• [Required work] Your answer must consist of the records below, reproduced exactly, with every picture removed.

• [Before-and-after object lists]

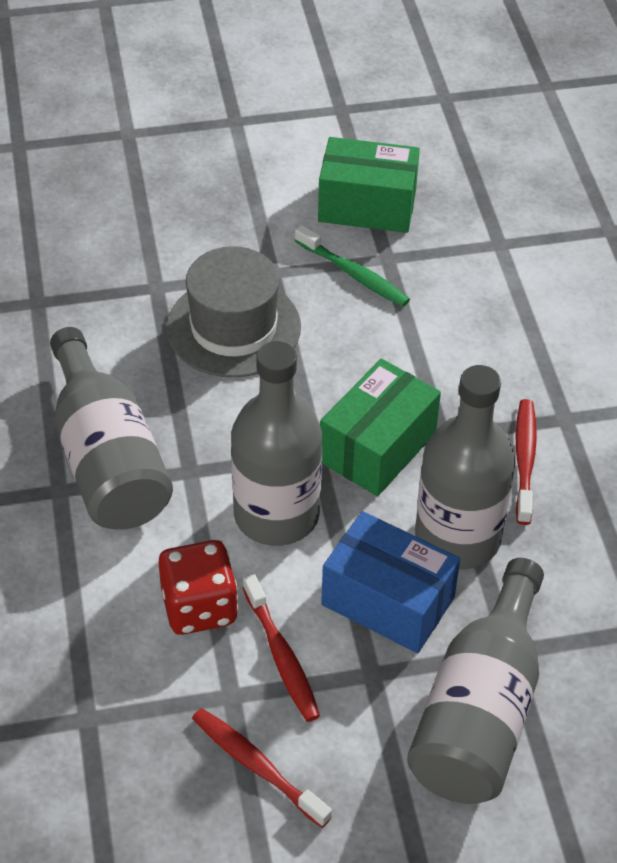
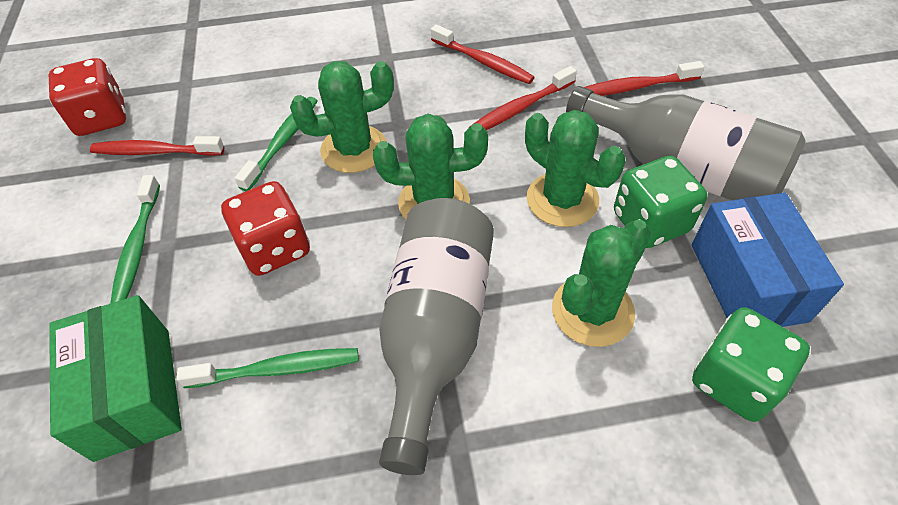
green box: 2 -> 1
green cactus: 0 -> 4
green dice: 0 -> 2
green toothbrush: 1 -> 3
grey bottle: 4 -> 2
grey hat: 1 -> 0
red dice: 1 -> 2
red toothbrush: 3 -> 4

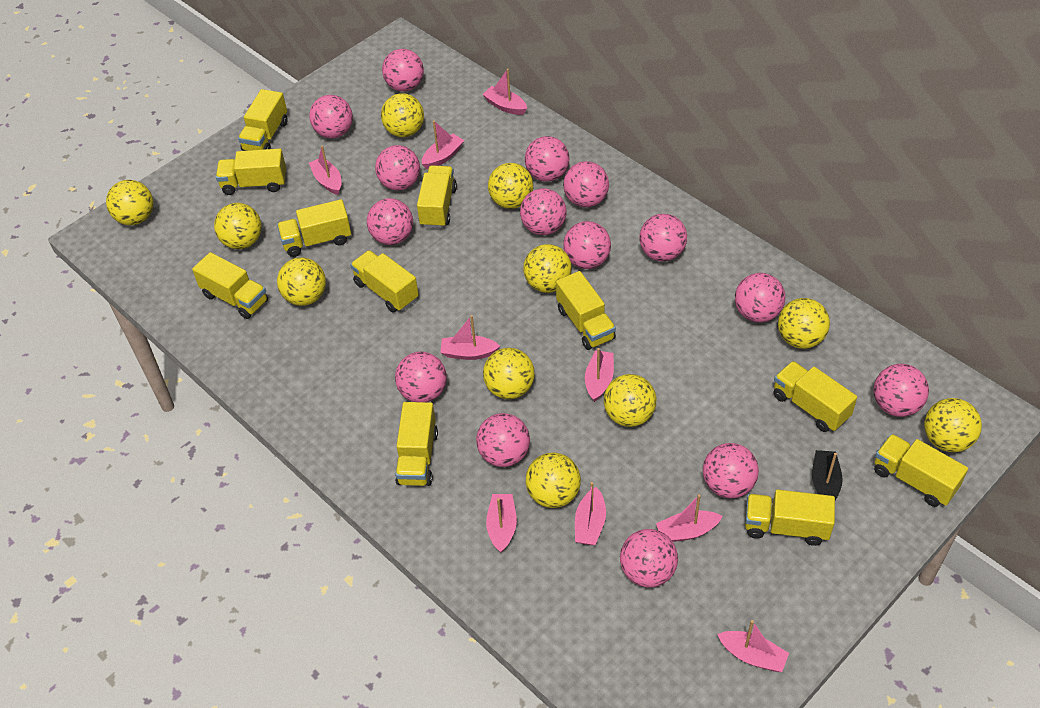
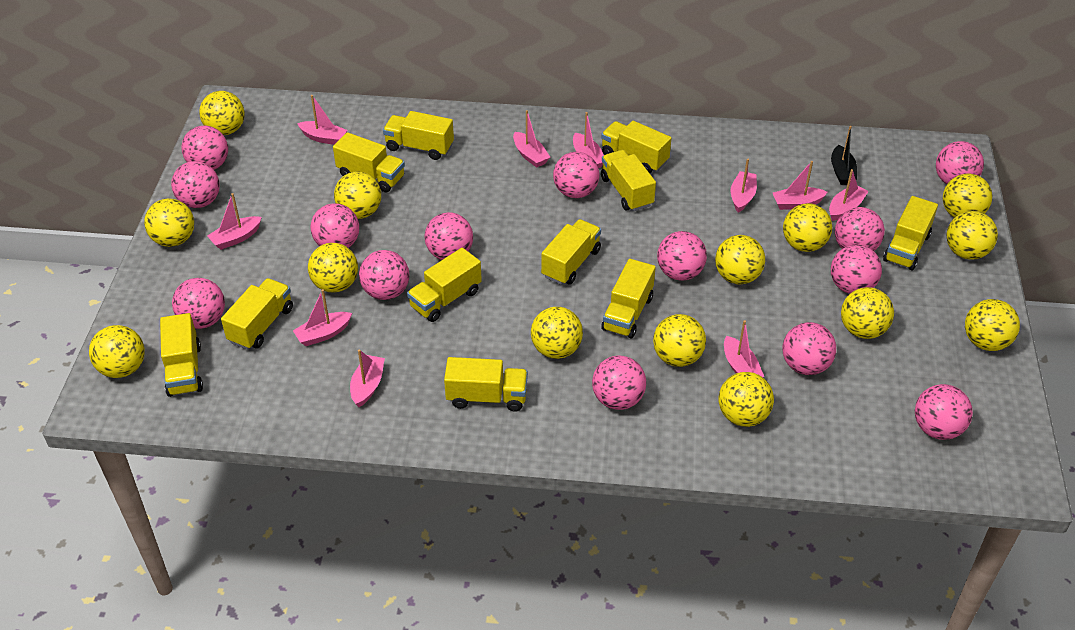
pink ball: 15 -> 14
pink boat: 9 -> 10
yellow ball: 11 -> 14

• [Result of this task]
green box: 2 -> 1
green cactus: 0 -> 4
green dice: 0 -> 2
green toothbrush: 1 -> 3
grey bottle: 4 -> 2
grey hat: 1 -> 0
red dice: 1 -> 2
red toothbrush: 3 -> 4

pink ball: 15 -> 14
pink boat: 9 -> 10
yellow ball: 11 -> 14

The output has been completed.